Directions => Which lines of the records contain "white"? Collect every one of them.

Available records =>
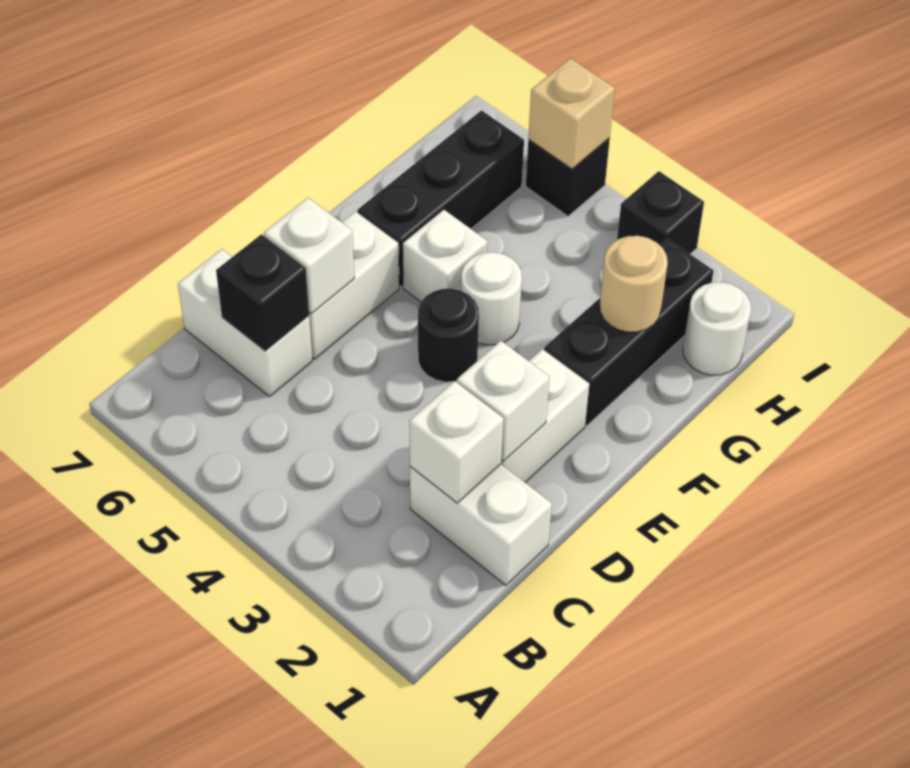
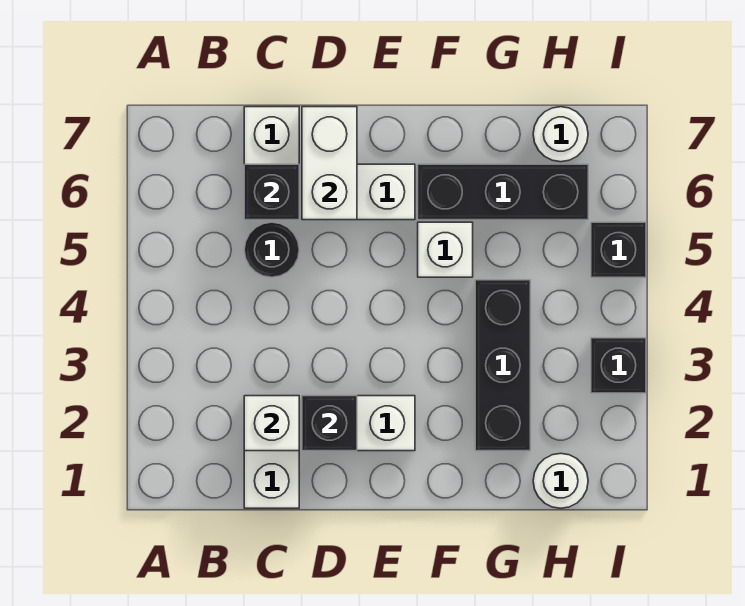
white brick D2 level 2 -> black brick D2 level 2
white brick D6 level 2 -> white brick D6:D7 level 2
black round brick E4 level 1 -> black round brick C5 level 1
black brick F2:H2 level 1 -> black brick G2:G4 level 1
white round brick F4 level 1 -> white round brick H7 level 1
tan round brick G2 level 2 -> none
tan brick I5 level 2 -> none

Answer to this problem =>
white brick D2 level 2 -> black brick D2 level 2
white brick D6 level 2 -> white brick D6:D7 level 2
white round brick F4 level 1 -> white round brick H7 level 1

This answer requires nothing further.